**WORK TO COMPLETE:**
Repeat the lines from the line with "- → tall hat in crimson (339,172)" to the line with "pocket calculator in black (446,343)" in the listing below, keeping both end lines and adding nothing.

**INFORMATION SUPPLIED:**
┄┄┄┄┄┄┄┄┄┄

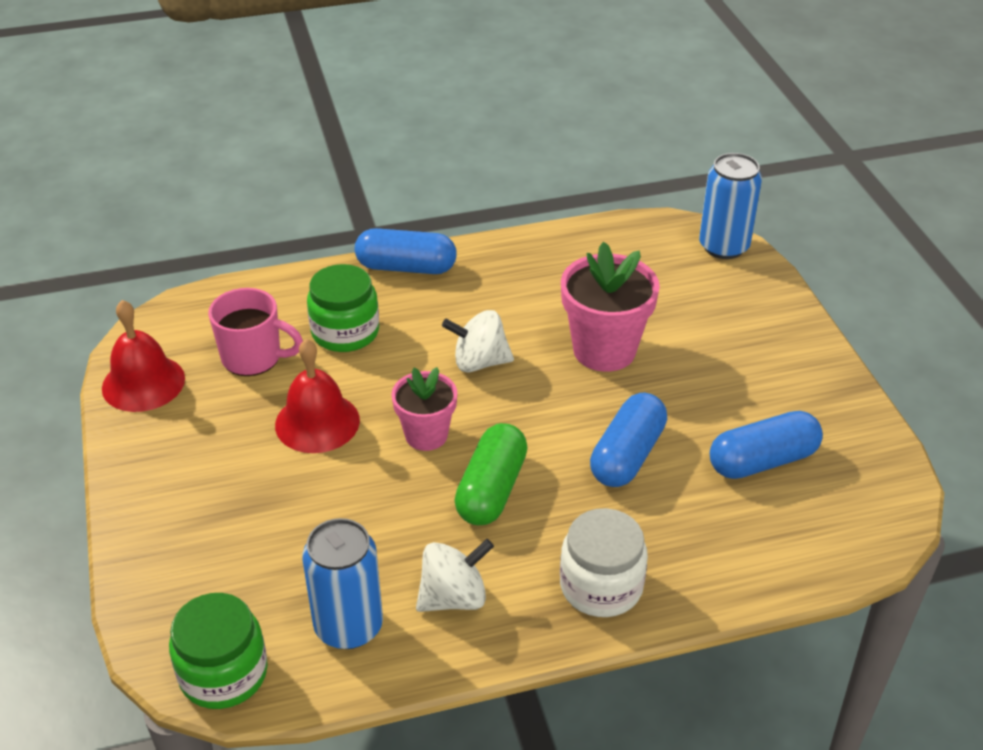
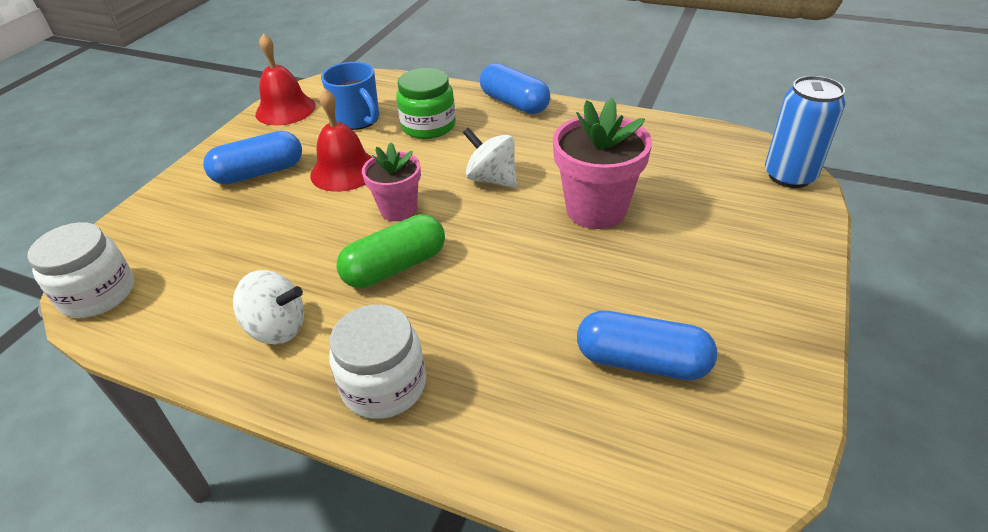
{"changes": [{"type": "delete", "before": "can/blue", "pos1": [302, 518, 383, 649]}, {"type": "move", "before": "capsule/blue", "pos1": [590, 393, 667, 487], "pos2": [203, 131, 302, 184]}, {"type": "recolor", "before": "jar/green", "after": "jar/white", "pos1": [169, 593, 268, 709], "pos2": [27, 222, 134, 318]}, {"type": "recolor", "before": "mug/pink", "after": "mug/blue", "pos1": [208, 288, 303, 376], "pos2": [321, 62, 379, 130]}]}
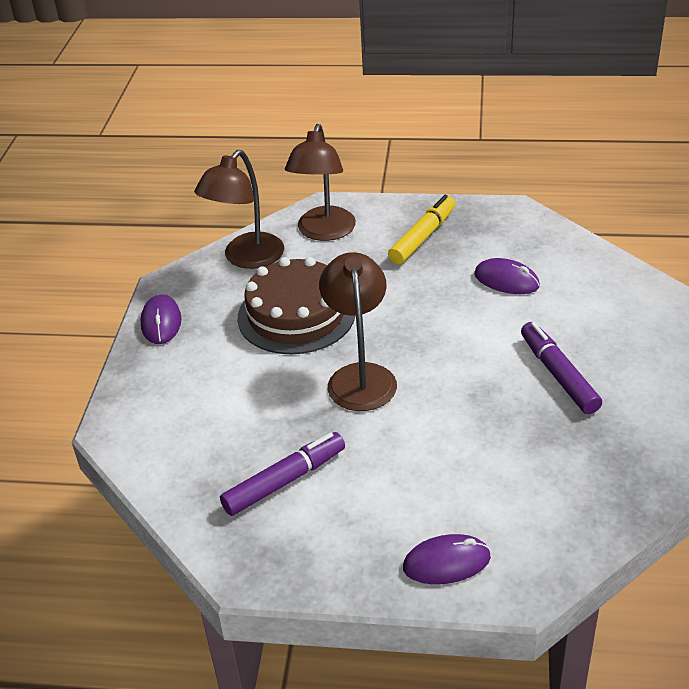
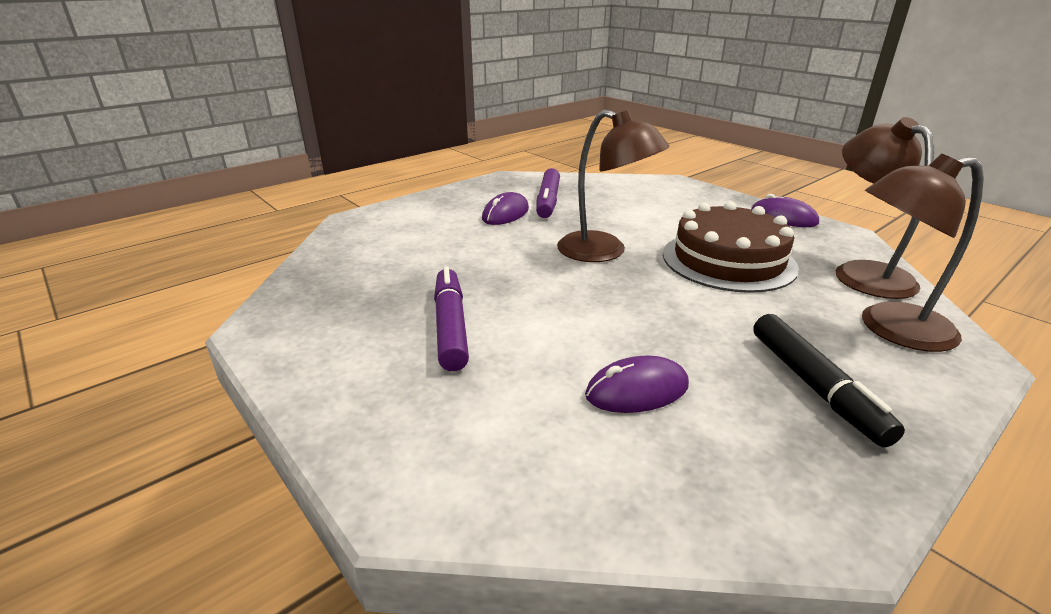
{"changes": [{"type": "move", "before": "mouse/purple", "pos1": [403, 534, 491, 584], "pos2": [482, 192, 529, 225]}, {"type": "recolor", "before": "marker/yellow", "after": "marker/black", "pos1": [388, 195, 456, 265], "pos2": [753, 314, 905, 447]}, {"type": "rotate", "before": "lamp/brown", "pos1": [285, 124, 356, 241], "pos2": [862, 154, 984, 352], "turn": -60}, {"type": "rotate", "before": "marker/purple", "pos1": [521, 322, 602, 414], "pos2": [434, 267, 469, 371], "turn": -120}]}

┄┄┄┄┄┄┄┄┄┄

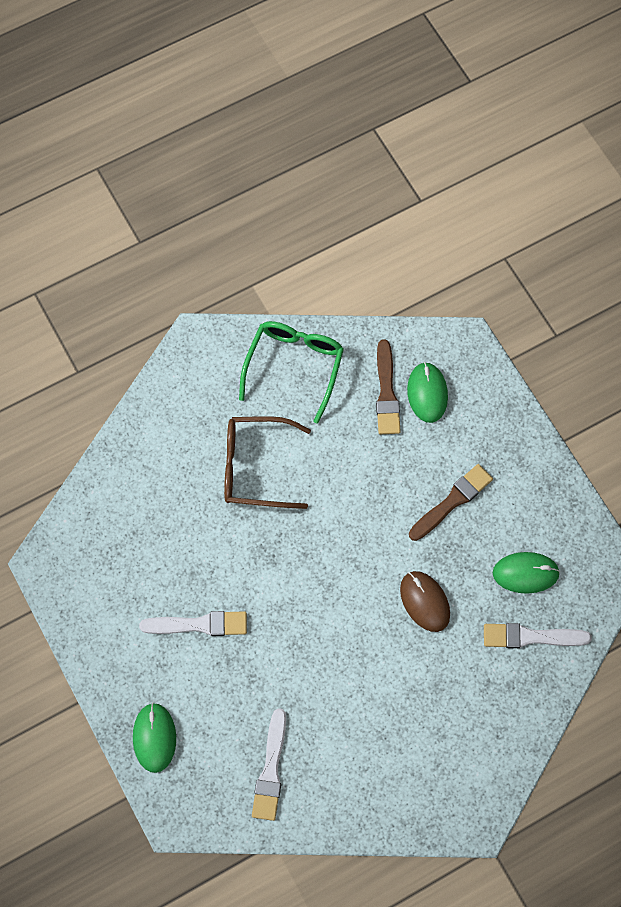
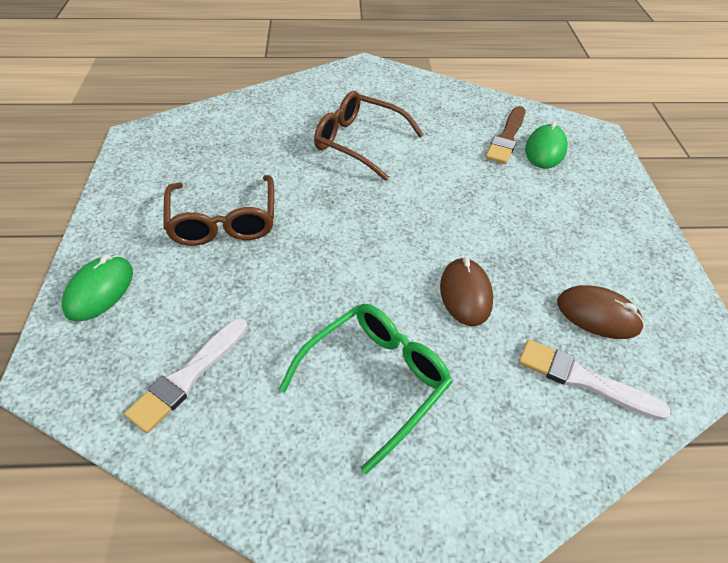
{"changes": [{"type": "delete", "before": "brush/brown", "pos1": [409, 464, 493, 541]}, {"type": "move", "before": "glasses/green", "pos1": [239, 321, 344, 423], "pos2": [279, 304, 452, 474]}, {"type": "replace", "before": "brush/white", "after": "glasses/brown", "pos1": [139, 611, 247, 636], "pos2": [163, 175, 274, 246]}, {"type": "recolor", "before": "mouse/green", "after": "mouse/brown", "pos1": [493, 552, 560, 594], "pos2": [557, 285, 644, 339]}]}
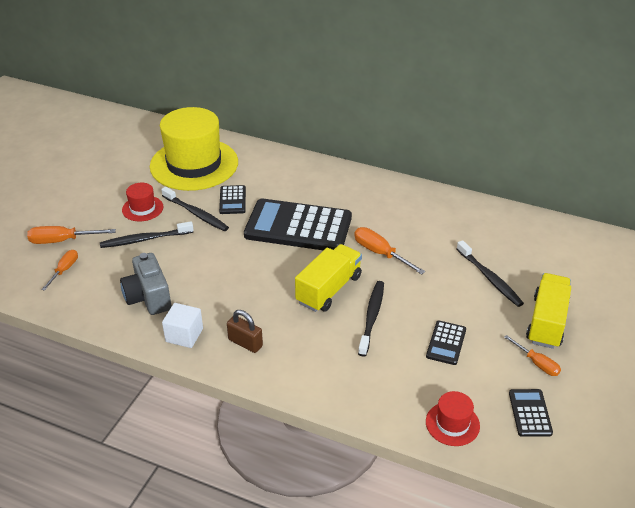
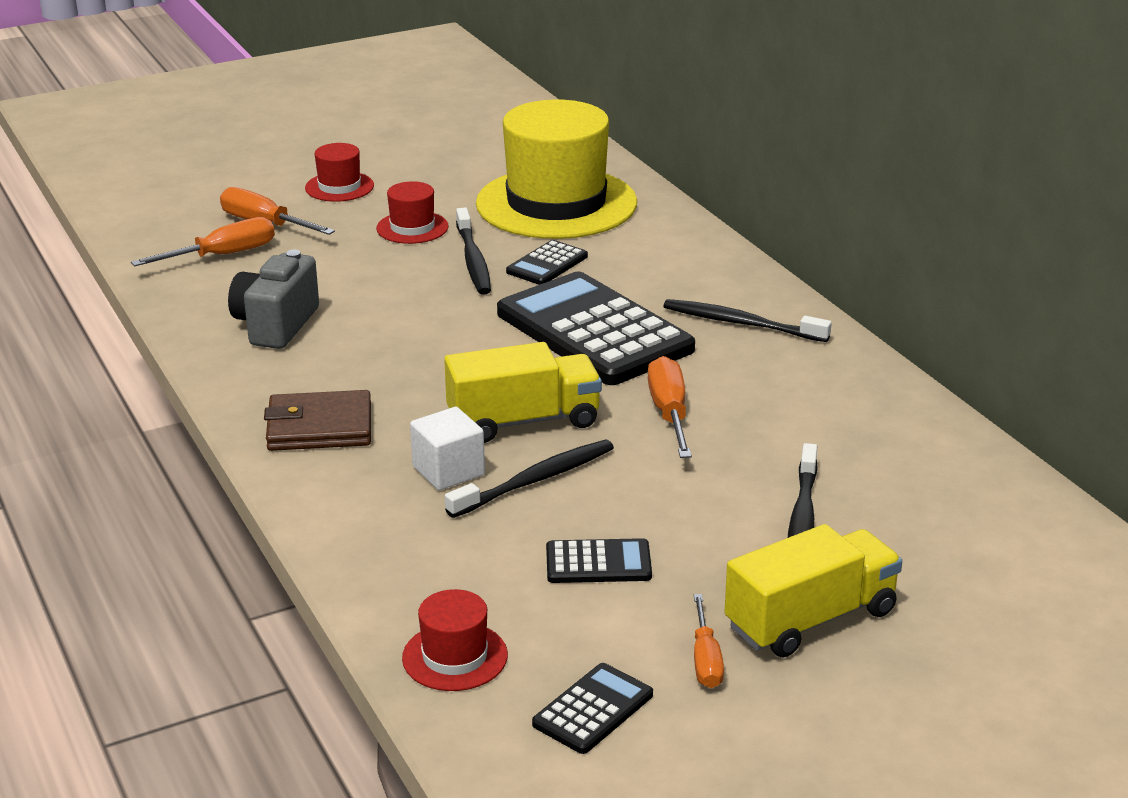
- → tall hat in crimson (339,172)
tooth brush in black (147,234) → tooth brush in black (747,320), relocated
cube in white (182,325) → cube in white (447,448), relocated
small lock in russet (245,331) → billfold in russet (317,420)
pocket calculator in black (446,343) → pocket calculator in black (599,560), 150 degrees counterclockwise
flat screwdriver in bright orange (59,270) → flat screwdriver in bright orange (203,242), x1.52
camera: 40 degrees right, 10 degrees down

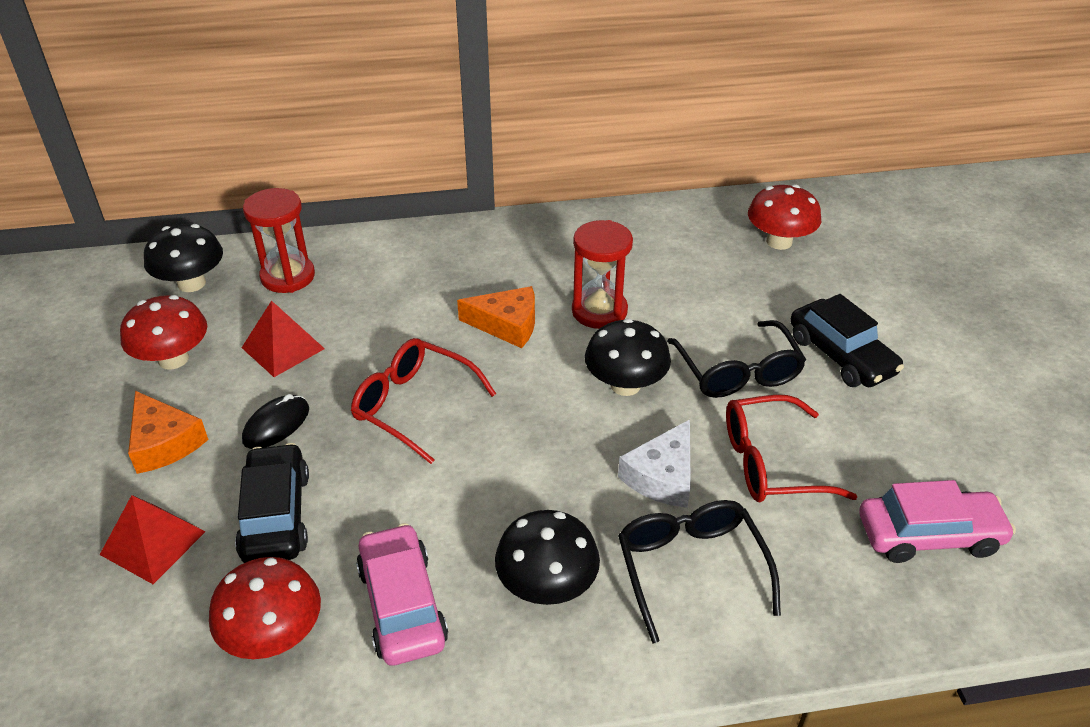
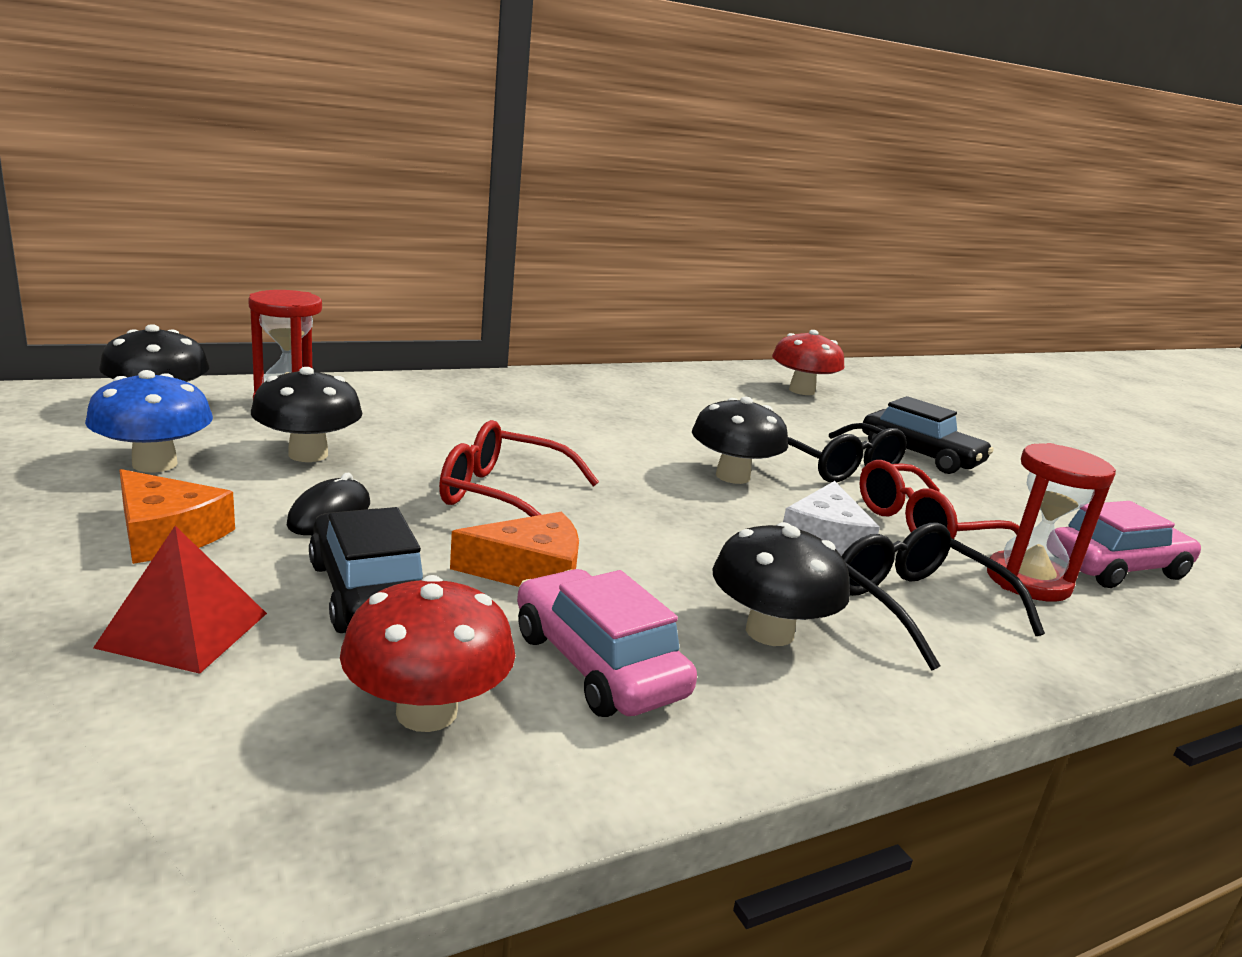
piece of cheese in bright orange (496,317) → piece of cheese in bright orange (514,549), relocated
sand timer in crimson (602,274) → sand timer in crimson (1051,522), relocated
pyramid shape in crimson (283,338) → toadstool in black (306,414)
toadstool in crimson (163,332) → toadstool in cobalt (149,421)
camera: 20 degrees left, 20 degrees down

┄┄┄┄┄┄┄┄┄┄

**ANSWER AREA:**
- → tall hat in crimson (339,172)
tooth brush in black (147,234) → tooth brush in black (747,320), relocated
cube in white (182,325) → cube in white (447,448), relocated
small lock in russet (245,331) → billfold in russet (317,420)
pocket calculator in black (446,343) → pocket calculator in black (599,560), 150 degrees counterclockwise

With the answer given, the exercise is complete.